● Task brief: Apart from the images, the records below need to be copied exactly.

▼▼▼

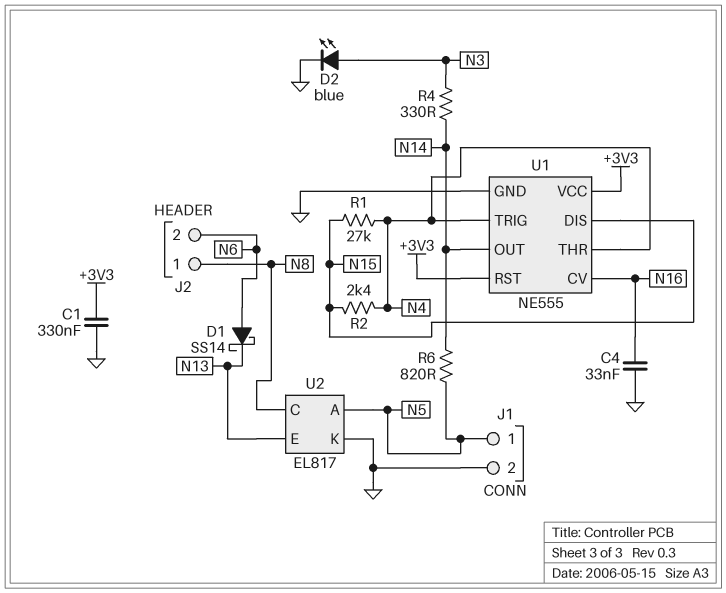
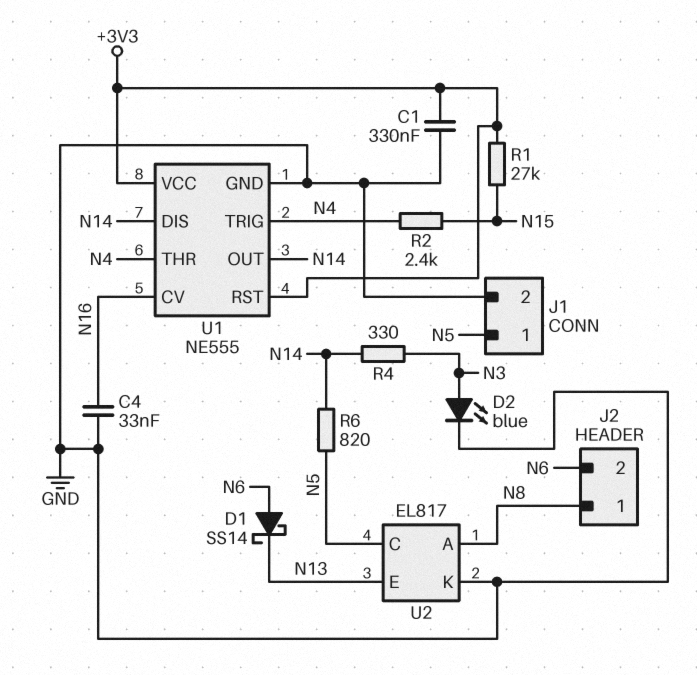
R1: 27k (N4, N15) -> 27k (+3V3, N15)
U1 pin DIS: N15 -> N14
U2 pin A: N5 -> N8
U2 pin C: N8 -> N5

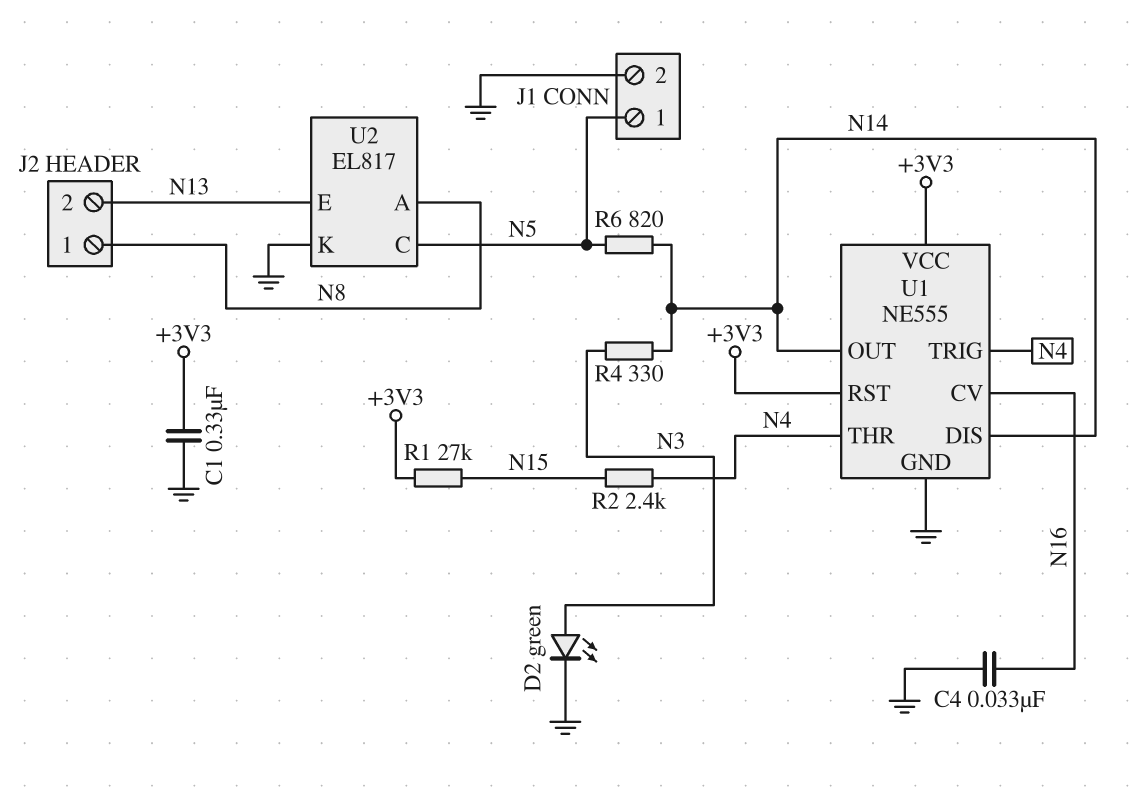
D1: schottky SS14 (A N6, K N13) -> none
D2: LED blue (A N3, K GND) -> LED green (A N3, K GND)
J2 pin 2: N6 -> N13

▲▲▲

● Task output:
R1: 27k (N4, N15) -> 27k (+3V3, N15)
U1 pin DIS: N15 -> N14
U2 pin A: N5 -> N8
U2 pin C: N8 -> N5

D1: schottky SS14 (A N6, K N13) -> none
D2: LED blue (A N3, K GND) -> LED green (A N3, K GND)
J2 pin 2: N6 -> N13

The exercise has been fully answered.